━━━━━ SUPPLIED MATERIAL ━━━━━

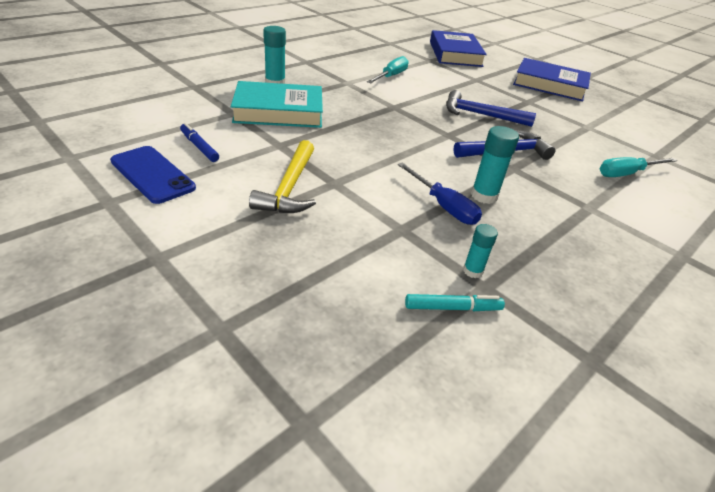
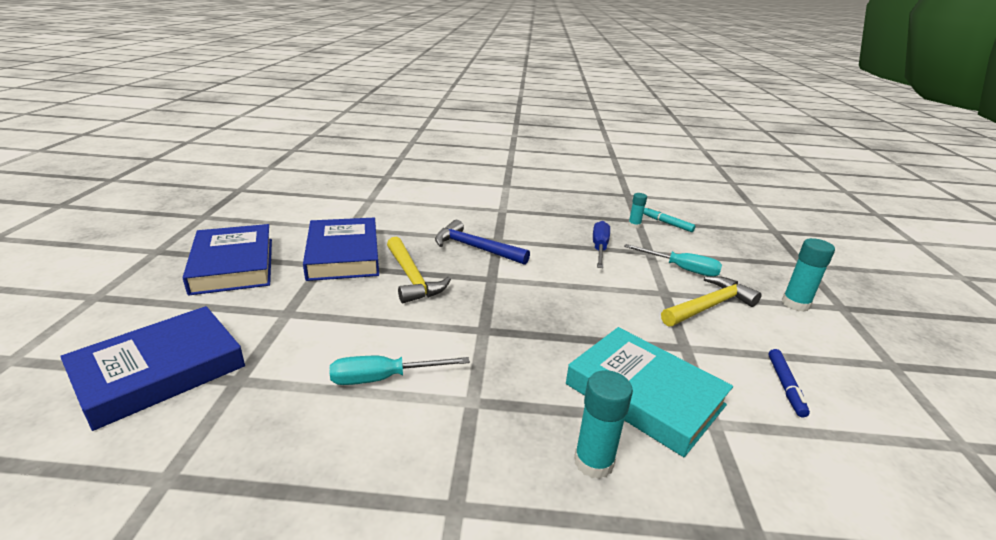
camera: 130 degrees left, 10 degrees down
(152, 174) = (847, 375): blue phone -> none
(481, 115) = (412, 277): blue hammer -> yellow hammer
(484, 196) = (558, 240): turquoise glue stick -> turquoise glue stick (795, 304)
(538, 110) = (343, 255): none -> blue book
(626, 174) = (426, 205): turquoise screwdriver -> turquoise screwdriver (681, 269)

━━━━━
━━━━━ SUPPLIED MATERIAL ━━━━━

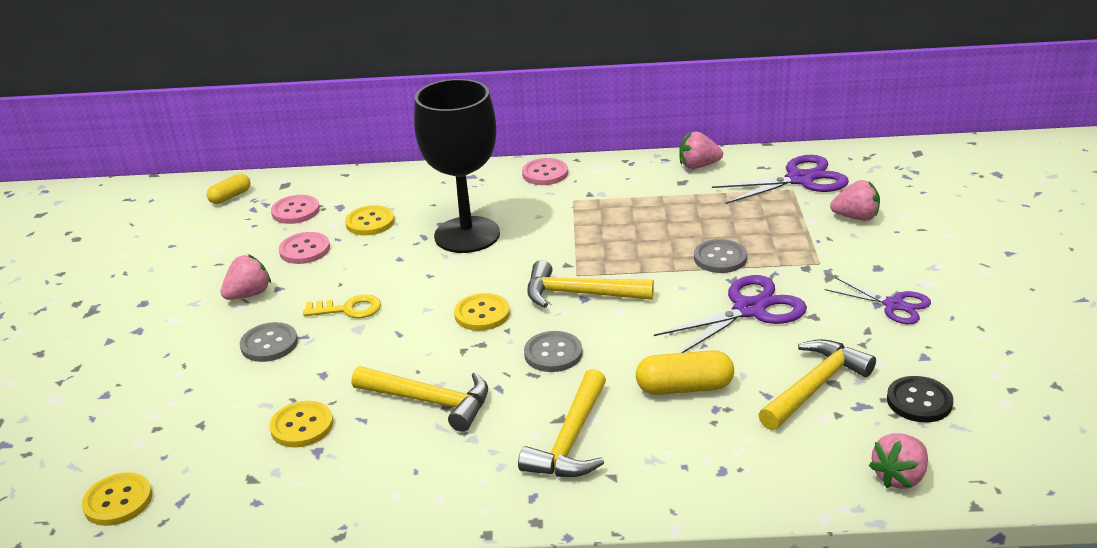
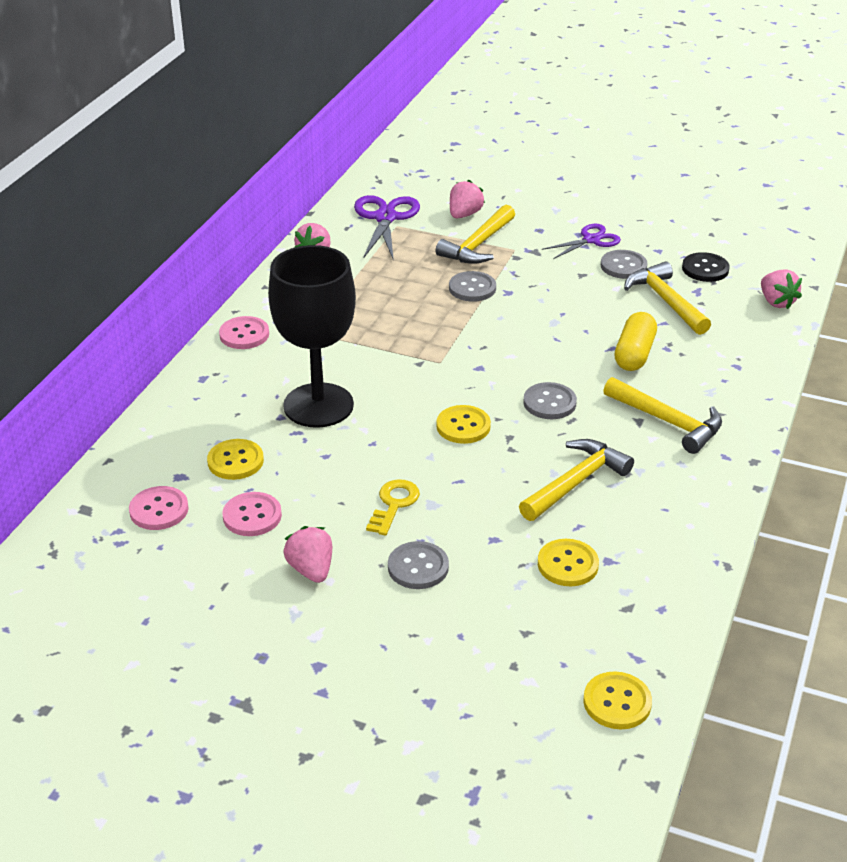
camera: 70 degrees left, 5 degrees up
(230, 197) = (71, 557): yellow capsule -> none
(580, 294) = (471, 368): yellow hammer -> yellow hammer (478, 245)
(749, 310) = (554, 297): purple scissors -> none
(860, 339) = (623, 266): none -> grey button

━━━━━

WHAT IS REQUIRED. Return the lines of the records that include the string "none".

ANSWER TO THIS TASK.
(152, 174) = (847, 375): blue phone -> none
(538, 110) = (343, 255): none -> blue book
(230, 197) = (71, 557): yellow capsule -> none
(749, 310) = (554, 297): purple scissors -> none
(860, 339) = (623, 266): none -> grey button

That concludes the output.